- [Task goal]: Pictures aside, copy exactly each line from the one that holds "U13: NAND 74LS00" through the last line of the records below.

-- Opening Marker --

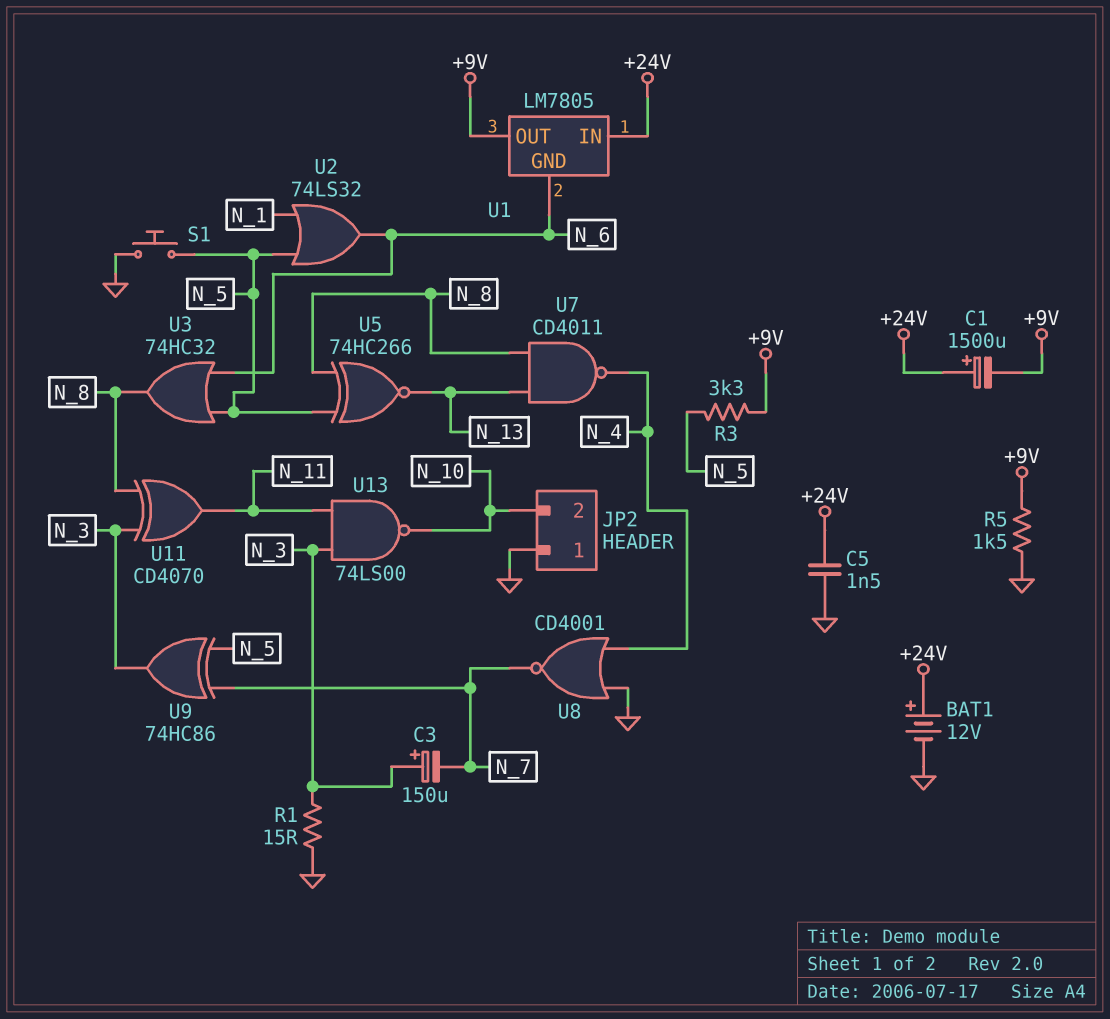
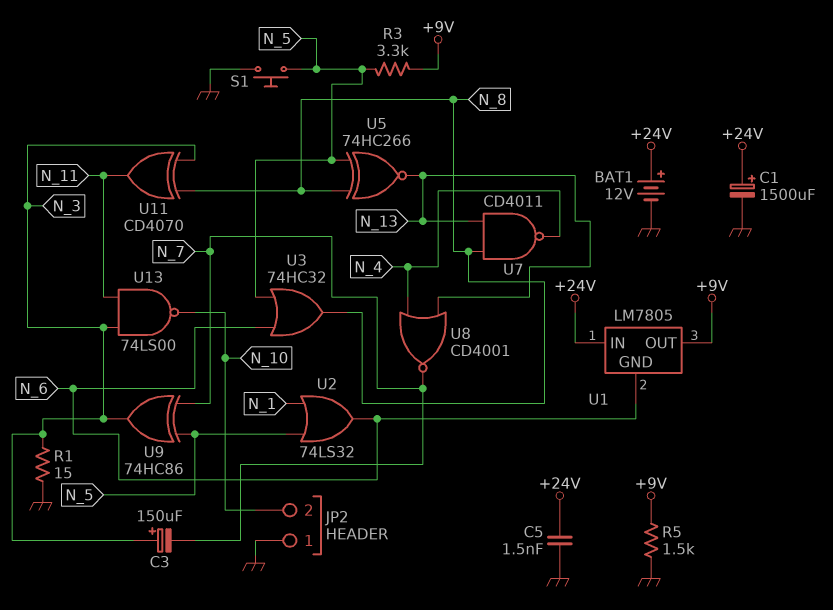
C1: 1500uF (plus +24V, minus +9V) -> 1500uF (plus +24V, minus GND)
U8: NOR CD4001 (in GND, in N_4, out N_7) -> NOR CD4001 (in N_4, in N_13, out N_7)

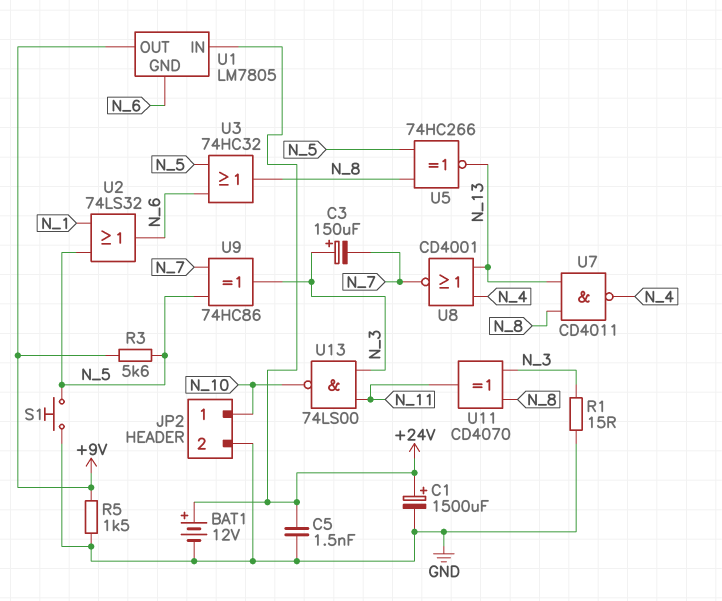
JP2 pin 1: GND -> N_10
JP2 pin 2: N_10 -> GND
R3: 3.3k (+9V, N_5) -> 5.6k (+9V, N_5)

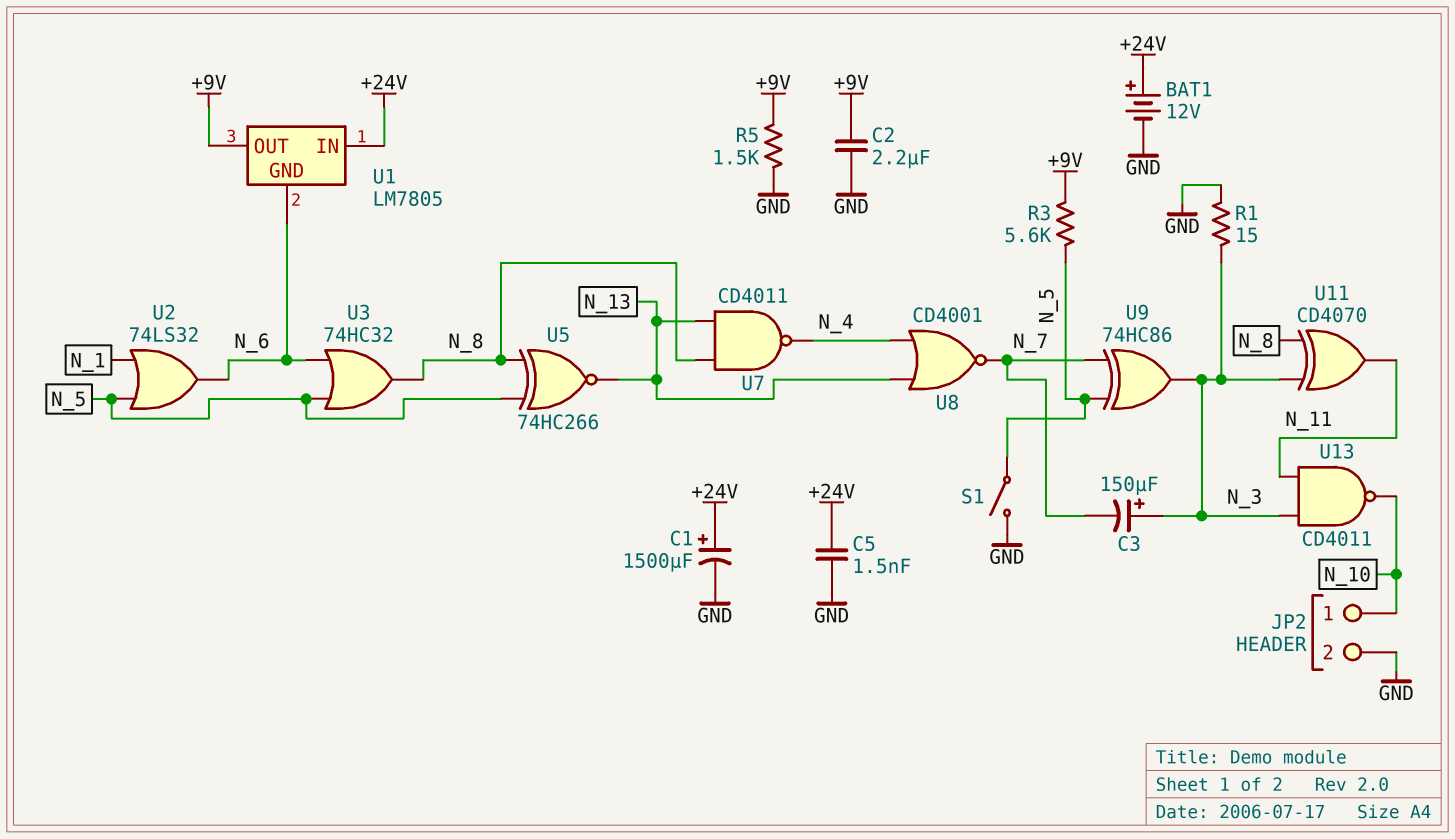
C2: none -> 2.2uF (+9V, GND)
S1: button (GND, N_5) -> switch (GND, N_5)
U13: NAND 74LS00 (in N_3, in N_11, out N_10) -> NAND CD4011 (in N_3, in N_11, out N_10)

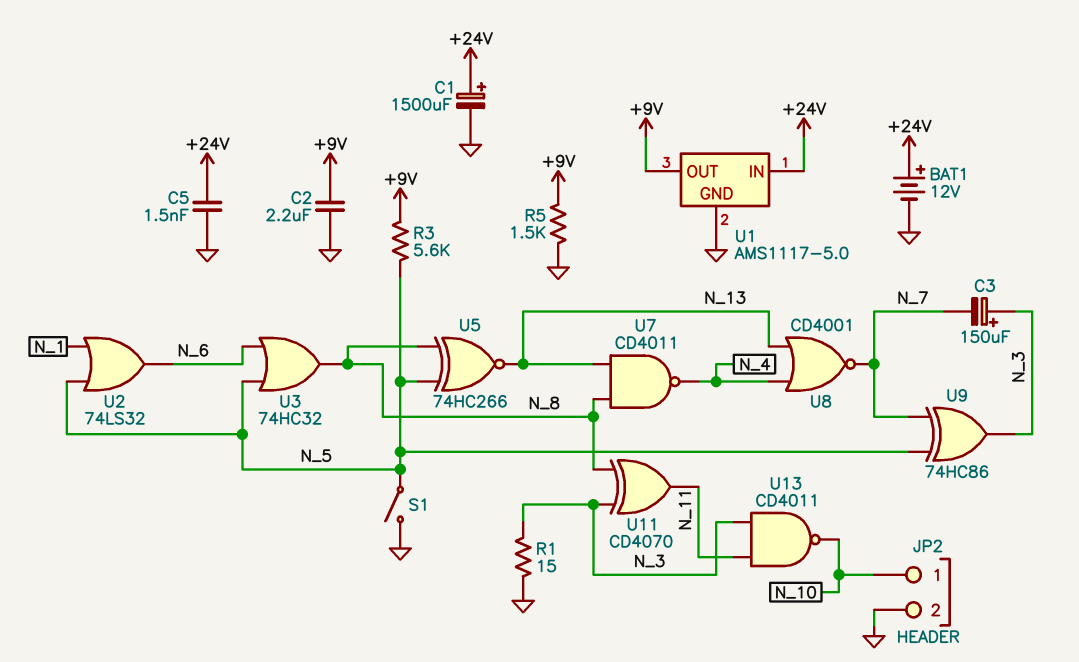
U1: LM7805 -> AMS1117-5.0
U1 pin GND: N_6 -> GND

-- Closing Marker --

- [Written reply]:
U13: NAND 74LS00 (in N_3, in N_11, out N_10) -> NAND CD4011 (in N_3, in N_11, out N_10)

U1: LM7805 -> AMS1117-5.0
U1 pin GND: N_6 -> GND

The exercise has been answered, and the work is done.